**REQUIREMENT**
Please output the section of the listing below that opens with the line containing "black ring: 3 -> 1" and closes with the line containing "white shoe: 6 -> 8", exactly and with nothing else.

**GIVEN DATA**
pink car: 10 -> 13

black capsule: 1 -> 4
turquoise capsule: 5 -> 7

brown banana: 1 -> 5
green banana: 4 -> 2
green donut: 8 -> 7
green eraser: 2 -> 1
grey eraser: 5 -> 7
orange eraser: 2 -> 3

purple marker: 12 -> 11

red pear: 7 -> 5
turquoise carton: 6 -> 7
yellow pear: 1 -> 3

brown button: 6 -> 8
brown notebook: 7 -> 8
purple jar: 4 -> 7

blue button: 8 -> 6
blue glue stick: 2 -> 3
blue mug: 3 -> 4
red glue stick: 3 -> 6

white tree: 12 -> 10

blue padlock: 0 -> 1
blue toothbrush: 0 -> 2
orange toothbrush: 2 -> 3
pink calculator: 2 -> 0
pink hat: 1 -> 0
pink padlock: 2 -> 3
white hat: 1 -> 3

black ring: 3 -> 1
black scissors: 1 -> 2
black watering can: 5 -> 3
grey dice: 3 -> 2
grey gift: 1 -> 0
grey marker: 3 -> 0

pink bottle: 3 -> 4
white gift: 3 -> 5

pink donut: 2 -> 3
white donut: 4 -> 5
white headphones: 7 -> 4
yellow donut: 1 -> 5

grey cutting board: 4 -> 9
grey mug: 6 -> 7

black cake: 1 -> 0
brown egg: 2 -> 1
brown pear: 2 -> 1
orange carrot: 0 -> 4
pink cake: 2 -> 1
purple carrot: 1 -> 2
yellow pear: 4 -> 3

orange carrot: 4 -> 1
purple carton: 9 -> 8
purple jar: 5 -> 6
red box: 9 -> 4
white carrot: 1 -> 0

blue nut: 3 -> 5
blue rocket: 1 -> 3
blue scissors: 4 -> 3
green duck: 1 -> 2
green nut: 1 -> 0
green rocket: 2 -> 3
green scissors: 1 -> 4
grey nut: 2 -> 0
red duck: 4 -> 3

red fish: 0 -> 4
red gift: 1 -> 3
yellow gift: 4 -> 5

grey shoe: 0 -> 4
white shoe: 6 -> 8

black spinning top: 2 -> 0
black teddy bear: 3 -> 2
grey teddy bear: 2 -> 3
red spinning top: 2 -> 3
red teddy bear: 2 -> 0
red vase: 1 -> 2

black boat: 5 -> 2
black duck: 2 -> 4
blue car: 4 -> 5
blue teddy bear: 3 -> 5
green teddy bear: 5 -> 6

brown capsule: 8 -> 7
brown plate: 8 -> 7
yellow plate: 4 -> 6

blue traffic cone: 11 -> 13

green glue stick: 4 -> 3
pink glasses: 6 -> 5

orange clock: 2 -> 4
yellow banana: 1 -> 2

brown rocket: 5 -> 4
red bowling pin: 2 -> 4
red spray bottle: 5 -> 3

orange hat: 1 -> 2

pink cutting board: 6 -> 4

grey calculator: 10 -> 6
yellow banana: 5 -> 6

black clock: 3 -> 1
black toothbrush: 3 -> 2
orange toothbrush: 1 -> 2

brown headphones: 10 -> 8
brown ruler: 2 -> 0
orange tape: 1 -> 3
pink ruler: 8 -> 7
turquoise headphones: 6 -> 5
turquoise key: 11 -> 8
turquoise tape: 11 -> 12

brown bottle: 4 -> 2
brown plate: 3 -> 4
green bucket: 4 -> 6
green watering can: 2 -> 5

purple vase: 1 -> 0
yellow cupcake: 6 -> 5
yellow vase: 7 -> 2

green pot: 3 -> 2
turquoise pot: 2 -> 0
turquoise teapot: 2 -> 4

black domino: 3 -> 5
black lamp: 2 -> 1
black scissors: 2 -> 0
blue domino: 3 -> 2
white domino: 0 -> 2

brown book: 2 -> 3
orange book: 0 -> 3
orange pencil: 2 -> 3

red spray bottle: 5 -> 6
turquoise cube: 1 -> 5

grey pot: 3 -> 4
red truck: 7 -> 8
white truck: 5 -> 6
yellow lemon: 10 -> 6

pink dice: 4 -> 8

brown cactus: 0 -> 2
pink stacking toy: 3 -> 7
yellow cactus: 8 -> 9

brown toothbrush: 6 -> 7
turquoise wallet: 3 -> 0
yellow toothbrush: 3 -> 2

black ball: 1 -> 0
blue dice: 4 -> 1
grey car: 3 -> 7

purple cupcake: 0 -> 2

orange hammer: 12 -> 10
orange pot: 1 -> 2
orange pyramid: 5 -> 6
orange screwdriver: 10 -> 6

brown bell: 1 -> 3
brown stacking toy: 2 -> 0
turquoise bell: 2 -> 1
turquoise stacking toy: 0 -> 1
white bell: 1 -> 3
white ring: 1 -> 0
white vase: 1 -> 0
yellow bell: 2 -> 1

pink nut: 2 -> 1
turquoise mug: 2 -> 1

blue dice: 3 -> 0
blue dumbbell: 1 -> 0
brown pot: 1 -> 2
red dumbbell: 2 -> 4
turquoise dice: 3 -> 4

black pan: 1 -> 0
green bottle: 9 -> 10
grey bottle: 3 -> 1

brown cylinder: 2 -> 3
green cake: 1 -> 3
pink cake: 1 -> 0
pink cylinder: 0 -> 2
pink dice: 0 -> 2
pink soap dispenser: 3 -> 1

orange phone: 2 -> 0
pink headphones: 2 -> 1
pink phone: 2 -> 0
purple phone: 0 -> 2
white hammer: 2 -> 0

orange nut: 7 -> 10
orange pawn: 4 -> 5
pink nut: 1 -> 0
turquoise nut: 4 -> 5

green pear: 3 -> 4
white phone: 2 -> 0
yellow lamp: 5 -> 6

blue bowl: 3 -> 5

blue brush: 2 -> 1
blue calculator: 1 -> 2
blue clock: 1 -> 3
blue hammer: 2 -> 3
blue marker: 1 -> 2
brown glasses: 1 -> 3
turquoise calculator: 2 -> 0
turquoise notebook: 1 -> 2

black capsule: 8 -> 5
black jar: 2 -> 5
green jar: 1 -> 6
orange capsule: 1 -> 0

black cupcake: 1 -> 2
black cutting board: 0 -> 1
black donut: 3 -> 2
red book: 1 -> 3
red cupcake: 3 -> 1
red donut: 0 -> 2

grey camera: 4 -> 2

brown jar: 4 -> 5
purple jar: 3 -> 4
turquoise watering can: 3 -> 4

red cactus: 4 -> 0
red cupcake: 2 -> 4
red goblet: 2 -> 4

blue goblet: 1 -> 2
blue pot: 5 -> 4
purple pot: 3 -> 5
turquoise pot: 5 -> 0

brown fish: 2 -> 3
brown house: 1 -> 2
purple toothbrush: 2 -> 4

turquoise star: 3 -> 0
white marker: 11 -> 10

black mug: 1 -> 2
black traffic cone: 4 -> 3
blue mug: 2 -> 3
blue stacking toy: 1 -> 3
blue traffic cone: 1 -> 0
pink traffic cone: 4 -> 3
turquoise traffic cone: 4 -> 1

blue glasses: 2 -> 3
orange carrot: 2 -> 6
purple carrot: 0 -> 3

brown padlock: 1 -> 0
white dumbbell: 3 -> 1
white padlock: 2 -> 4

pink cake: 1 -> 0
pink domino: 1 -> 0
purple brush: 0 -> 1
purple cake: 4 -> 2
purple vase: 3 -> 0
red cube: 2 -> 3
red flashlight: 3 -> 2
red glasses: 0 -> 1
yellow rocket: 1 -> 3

**RESPONSE BELOW**
black ring: 3 -> 1
black scissors: 1 -> 2
black watering can: 5 -> 3
grey dice: 3 -> 2
grey gift: 1 -> 0
grey marker: 3 -> 0

pink bottle: 3 -> 4
white gift: 3 -> 5

pink donut: 2 -> 3
white donut: 4 -> 5
white headphones: 7 -> 4
yellow donut: 1 -> 5

grey cutting board: 4 -> 9
grey mug: 6 -> 7

black cake: 1 -> 0
brown egg: 2 -> 1
brown pear: 2 -> 1
orange carrot: 0 -> 4
pink cake: 2 -> 1
purple carrot: 1 -> 2
yellow pear: 4 -> 3

orange carrot: 4 -> 1
purple carton: 9 -> 8
purple jar: 5 -> 6
red box: 9 -> 4
white carrot: 1 -> 0

blue nut: 3 -> 5
blue rocket: 1 -> 3
blue scissors: 4 -> 3
green duck: 1 -> 2
green nut: 1 -> 0
green rocket: 2 -> 3
green scissors: 1 -> 4
grey nut: 2 -> 0
red duck: 4 -> 3

red fish: 0 -> 4
red gift: 1 -> 3
yellow gift: 4 -> 5

grey shoe: 0 -> 4
white shoe: 6 -> 8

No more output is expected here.